START Supplied material
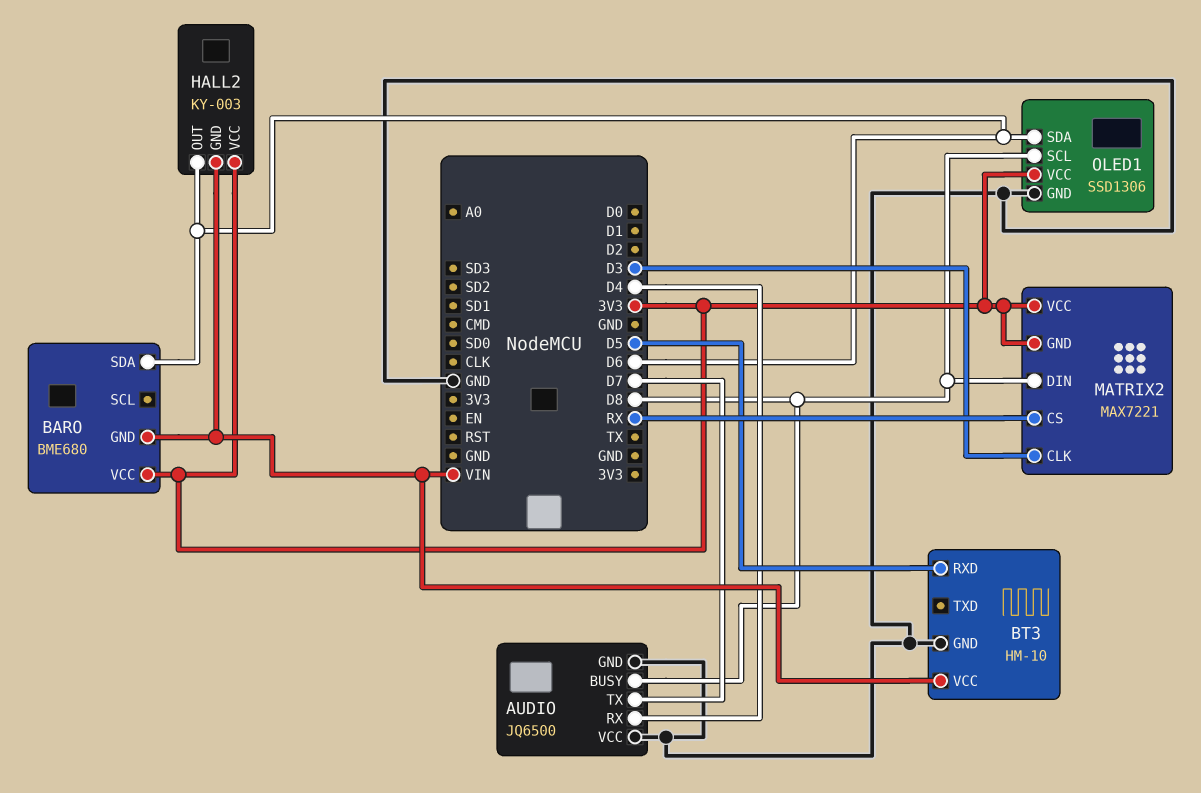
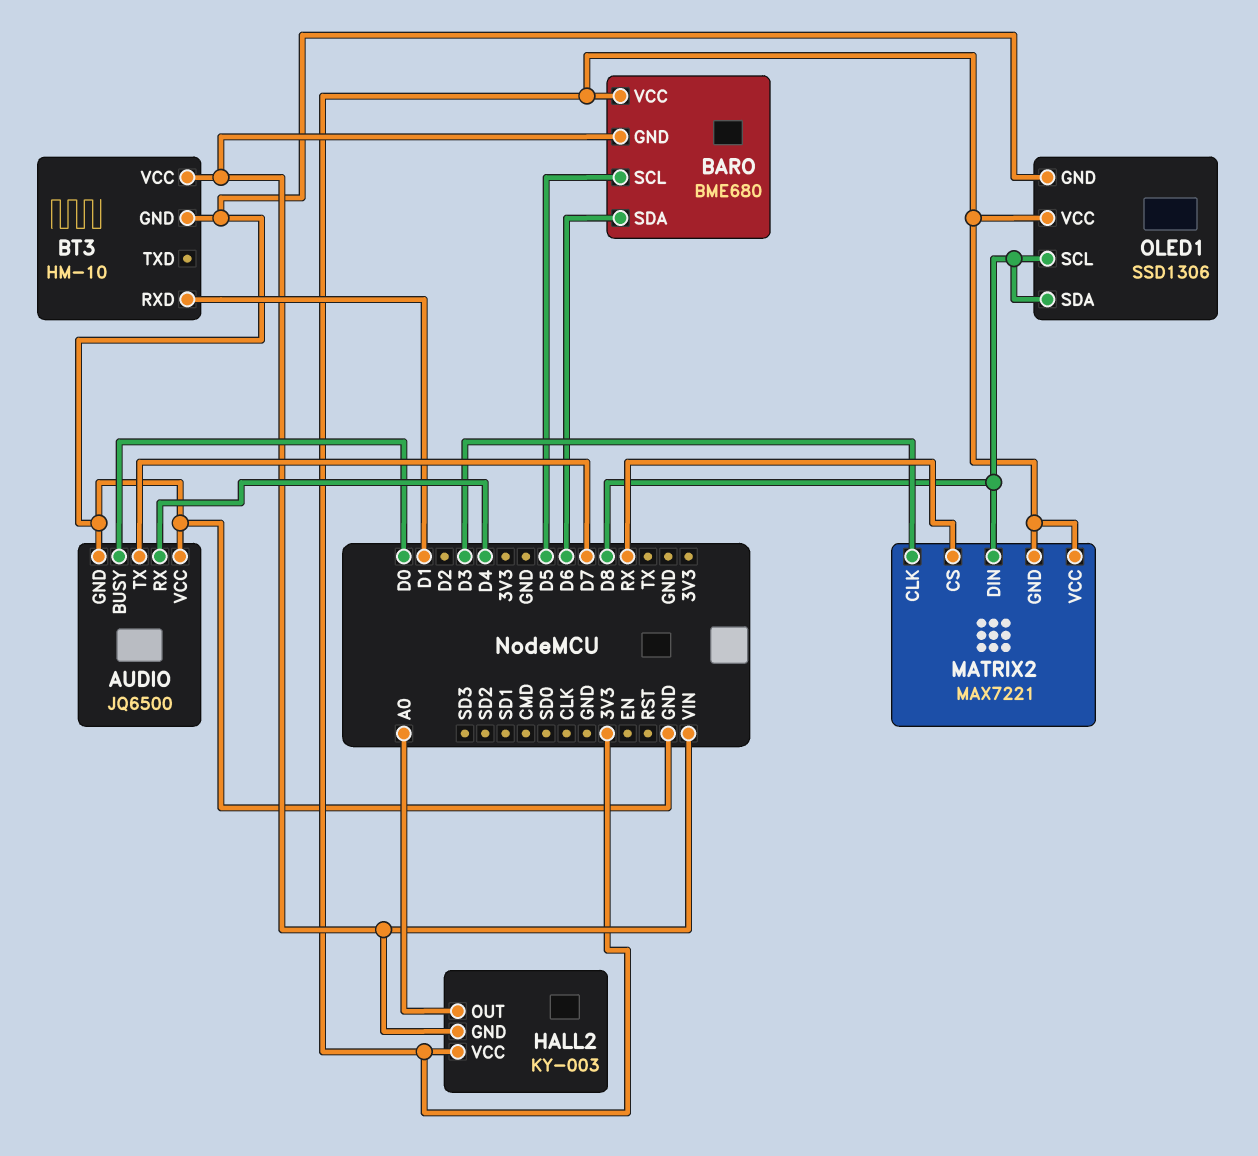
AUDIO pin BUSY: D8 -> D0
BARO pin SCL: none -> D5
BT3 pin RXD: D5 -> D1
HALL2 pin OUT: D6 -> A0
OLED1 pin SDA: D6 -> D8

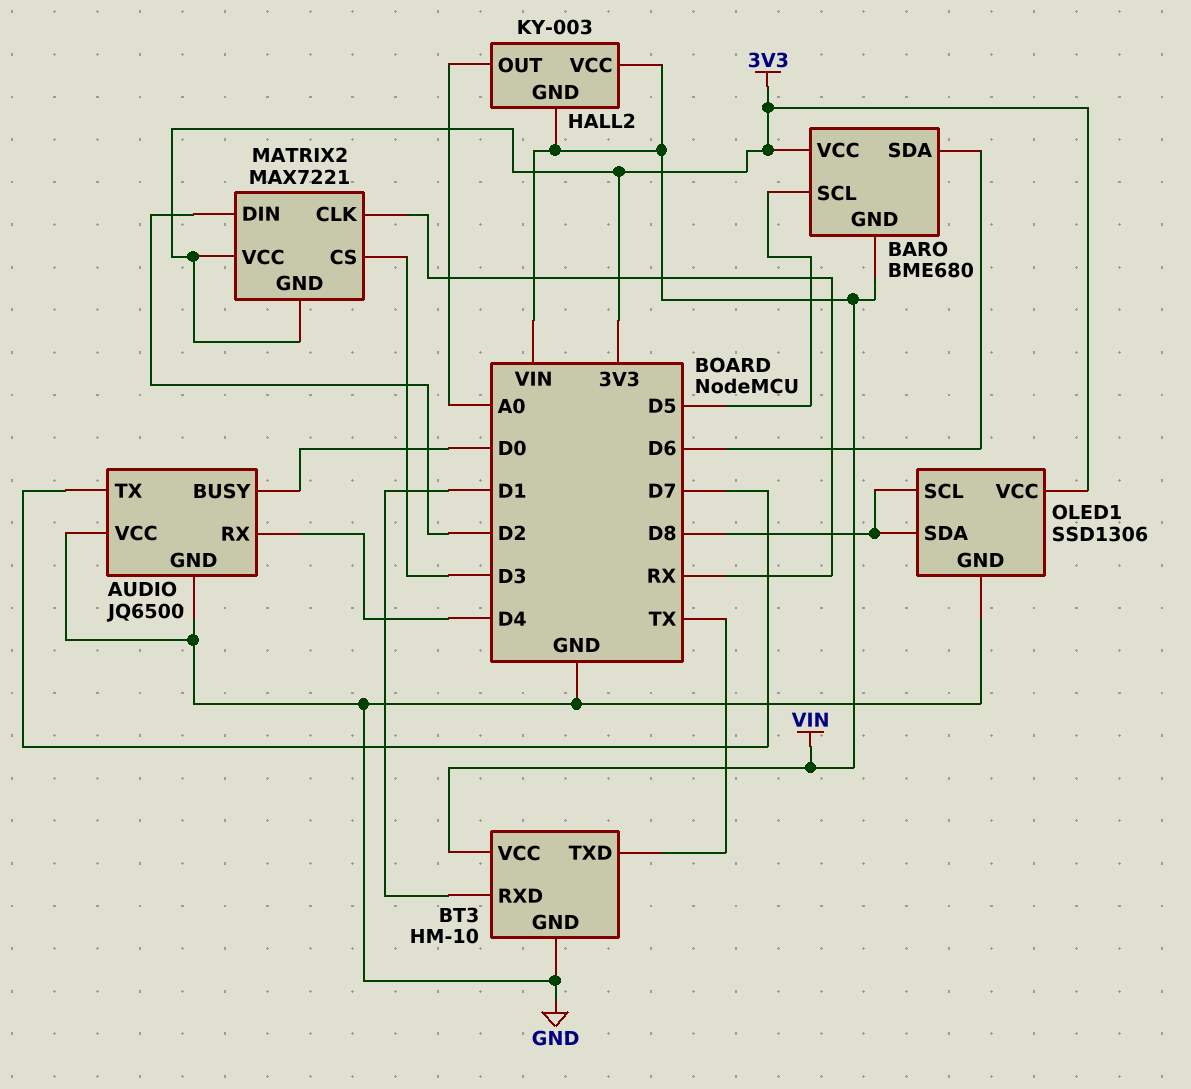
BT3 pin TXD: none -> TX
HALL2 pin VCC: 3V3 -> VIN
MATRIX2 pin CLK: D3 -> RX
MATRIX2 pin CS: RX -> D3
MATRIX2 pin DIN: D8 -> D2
END Supplied material
START Supplied material
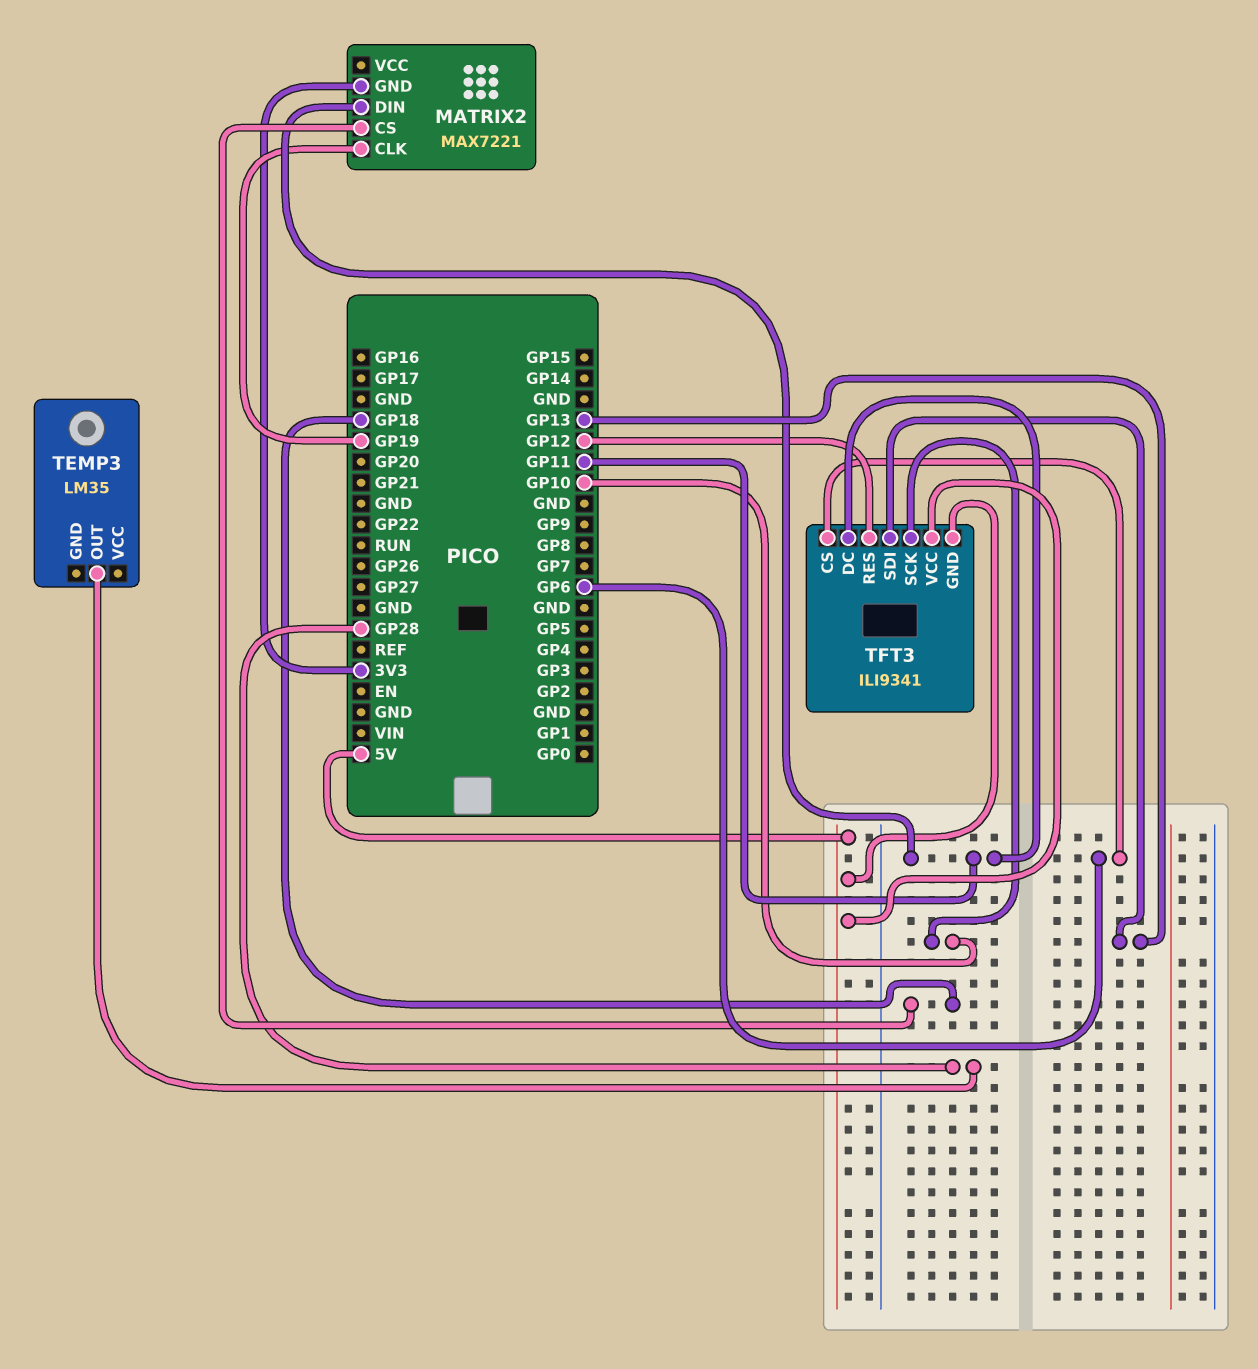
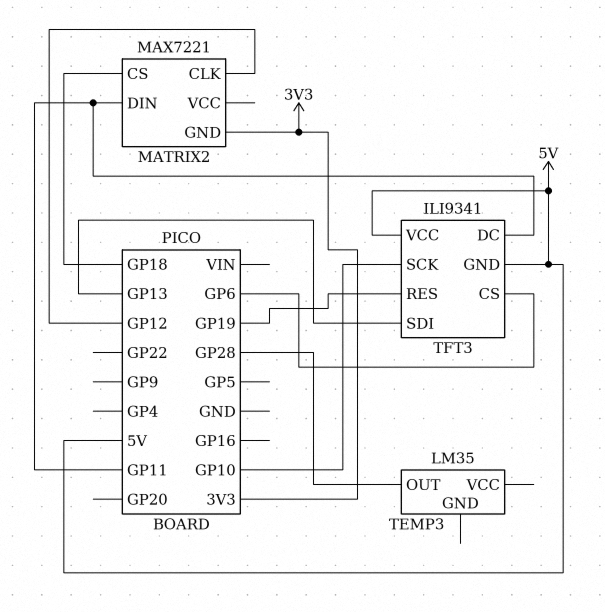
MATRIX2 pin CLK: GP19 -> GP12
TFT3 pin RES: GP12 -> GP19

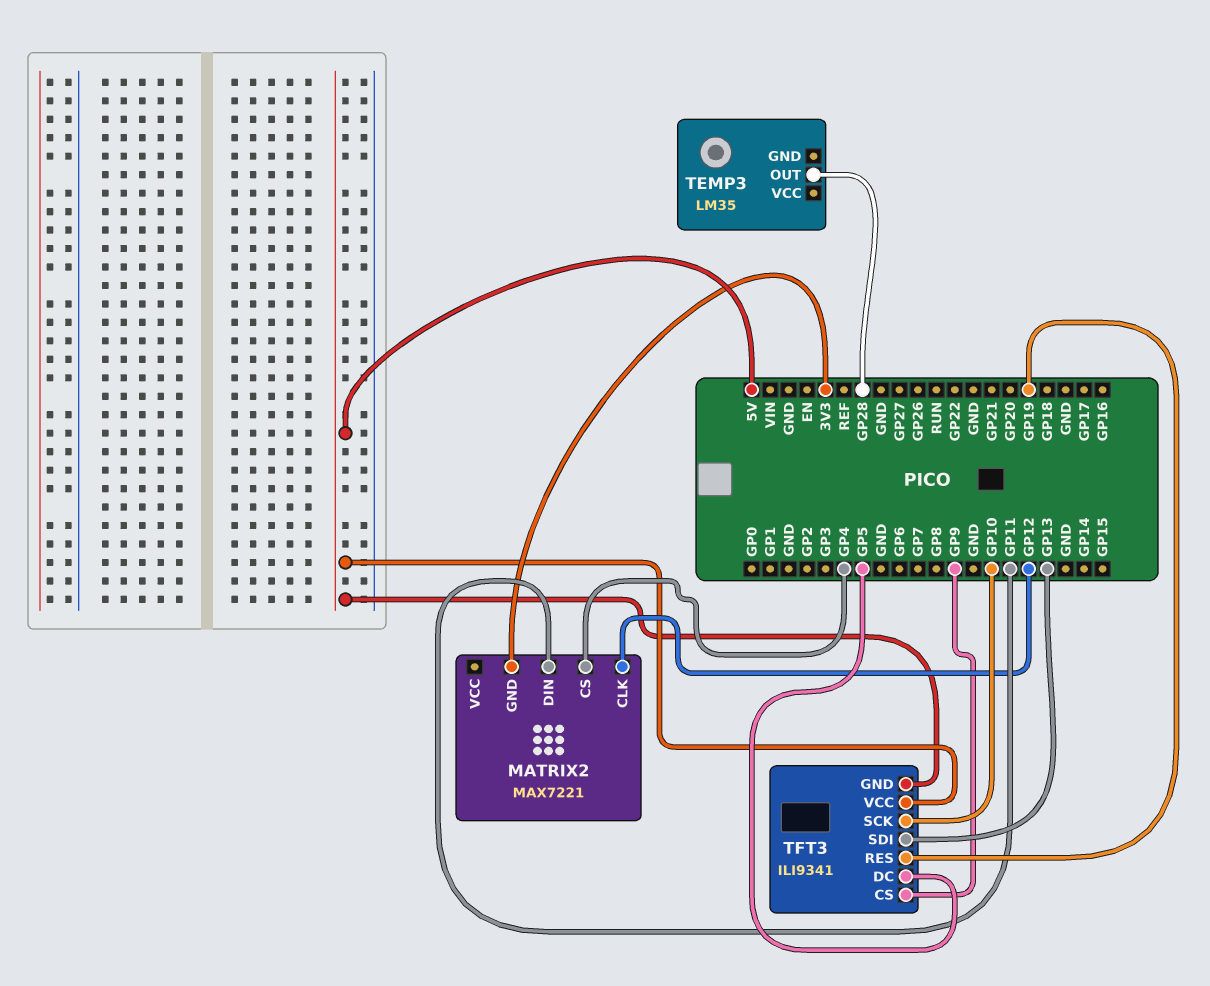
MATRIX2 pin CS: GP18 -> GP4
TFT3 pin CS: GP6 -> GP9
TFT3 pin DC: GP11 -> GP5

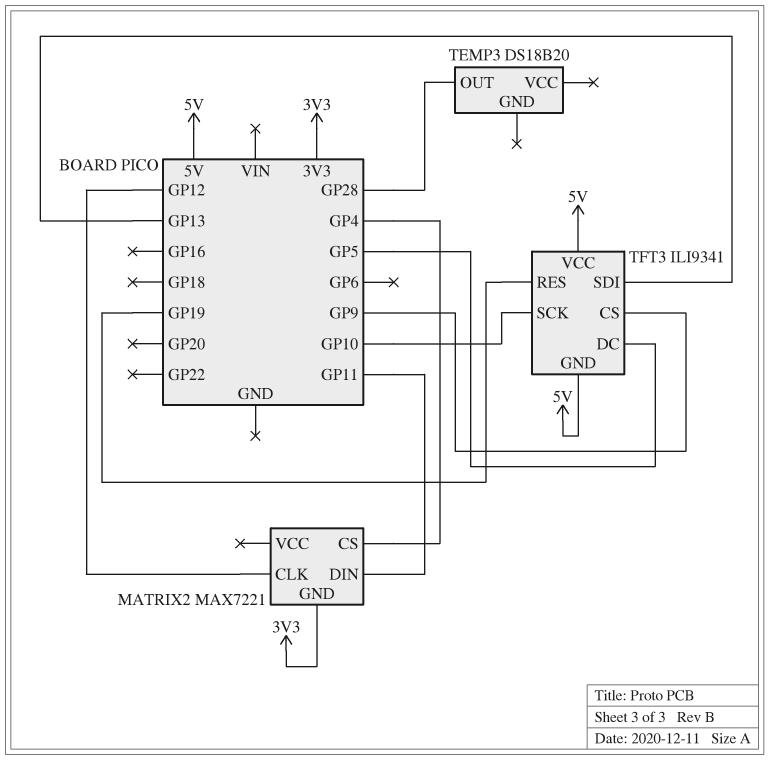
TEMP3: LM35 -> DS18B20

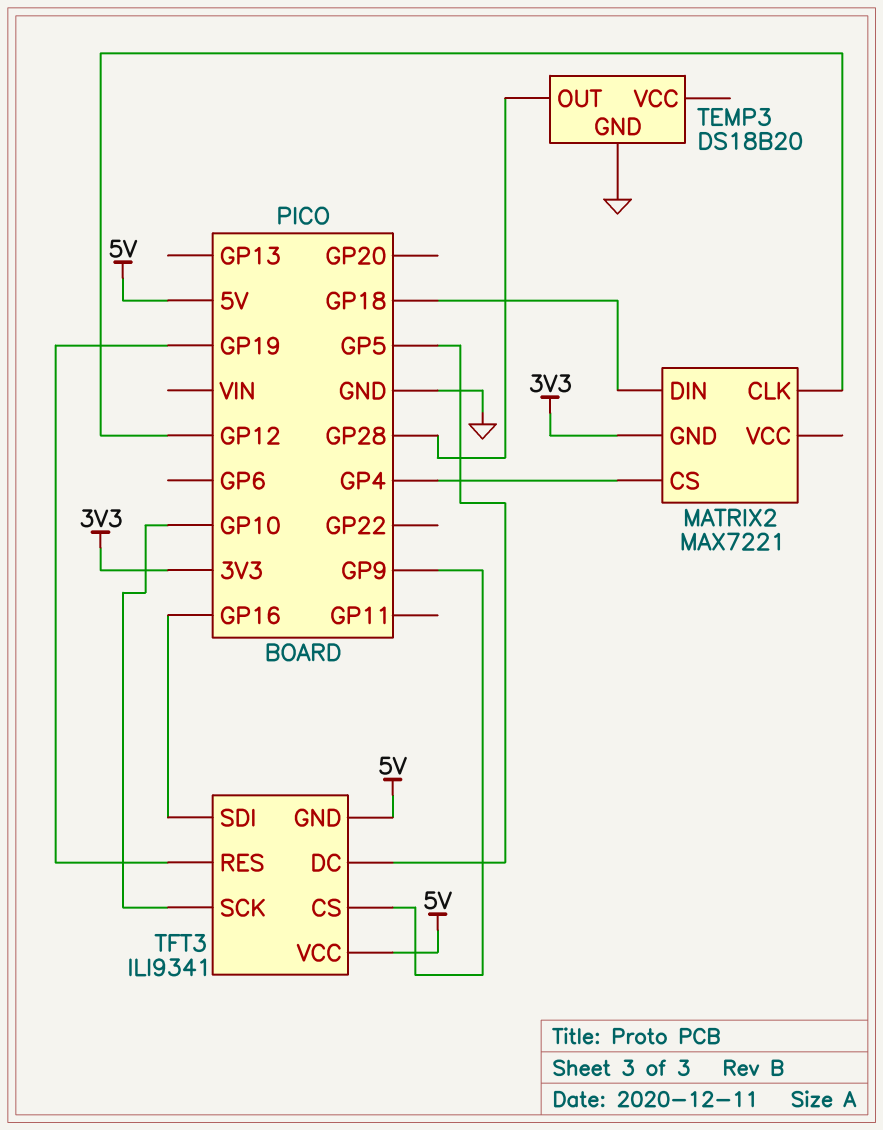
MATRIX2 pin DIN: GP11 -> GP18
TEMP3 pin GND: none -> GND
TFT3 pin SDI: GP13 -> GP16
END Supplied material
- _Exercise instructions_
Please return each line of the data above in which the word "none" occurs.

- _Expected output_
BARO pin SCL: none -> D5
BT3 pin TXD: none -> TX
TEMP3 pin GND: none -> GND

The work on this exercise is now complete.